Restate, word for word, the run of lines that starts at the line containing "TURQUOISE BOTTLE (345,415,366,459)" and ends with the final line of the listing. Leave pictures out.

————

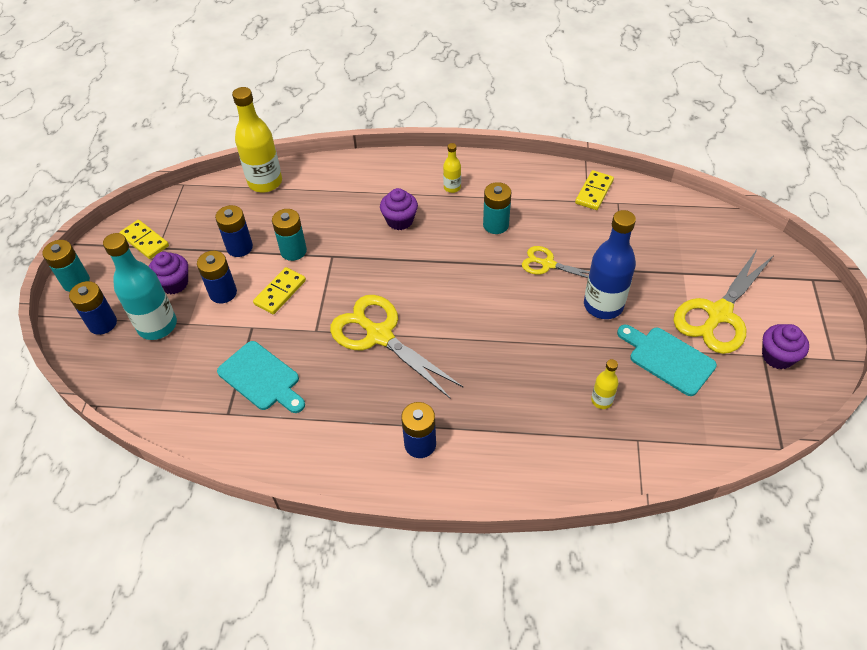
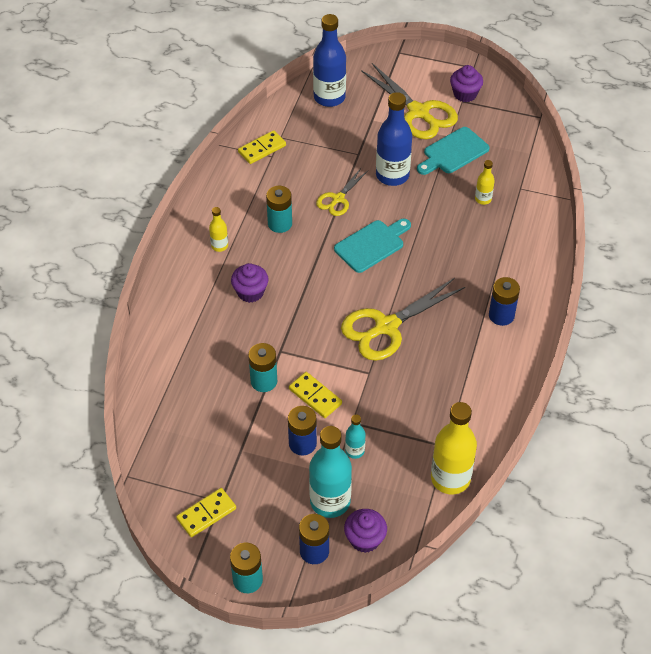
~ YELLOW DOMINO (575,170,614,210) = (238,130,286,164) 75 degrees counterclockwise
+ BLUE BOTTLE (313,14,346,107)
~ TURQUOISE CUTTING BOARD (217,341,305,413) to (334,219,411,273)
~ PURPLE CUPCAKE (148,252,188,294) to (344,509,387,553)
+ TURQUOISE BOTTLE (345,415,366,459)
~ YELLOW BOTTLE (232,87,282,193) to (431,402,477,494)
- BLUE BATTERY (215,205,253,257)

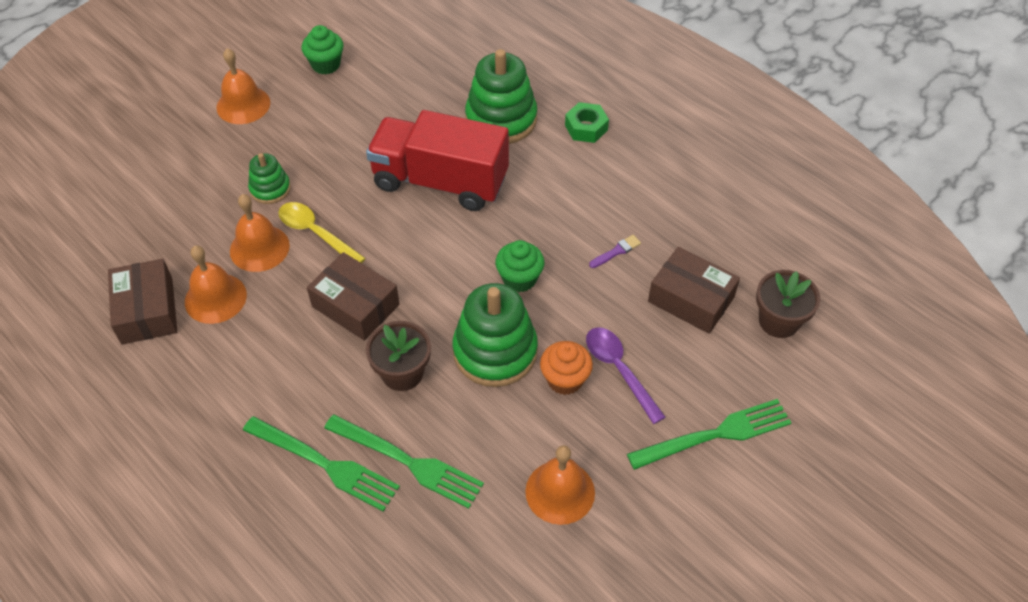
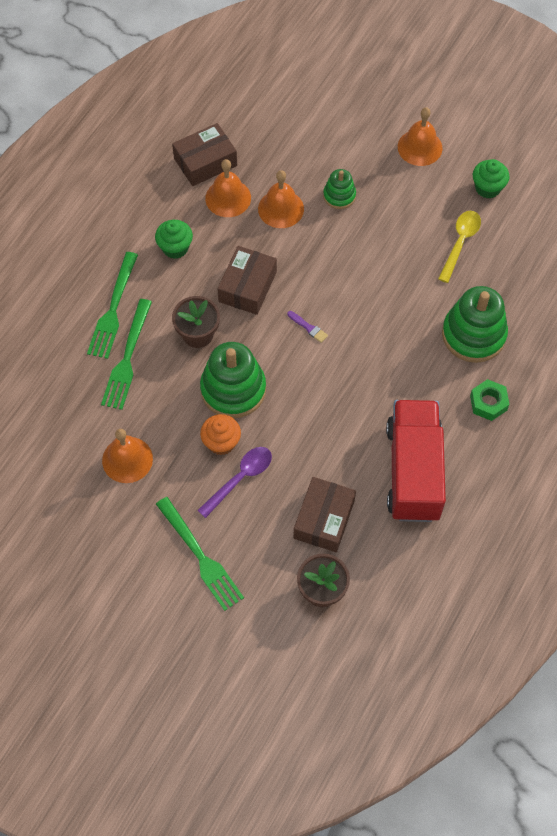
~ GREEN CUPCAKE (495,240,545,292) to (155,220,193,259)
~ PURPLE BRUSH (589,235,641,268) to (287,311,328,343)
~ RED TRUCK (366,110,509,211) to (386,400,446,522)
~ YELLOW SPOON (278,202,366,263) to (438,211,481,283)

————

• **RESPONSE**:
+ TURQUOISE BOTTLE (345,415,366,459)
~ YELLOW BOTTLE (232,87,282,193) to (431,402,477,494)
- BLUE BATTERY (215,205,253,257)

~ GREEN CUPCAKE (495,240,545,292) to (155,220,193,259)
~ PURPLE BRUSH (589,235,641,268) to (287,311,328,343)
~ RED TRUCK (366,110,509,211) to (386,400,446,522)
~ YELLOW SPOON (278,202,366,263) to (438,211,481,283)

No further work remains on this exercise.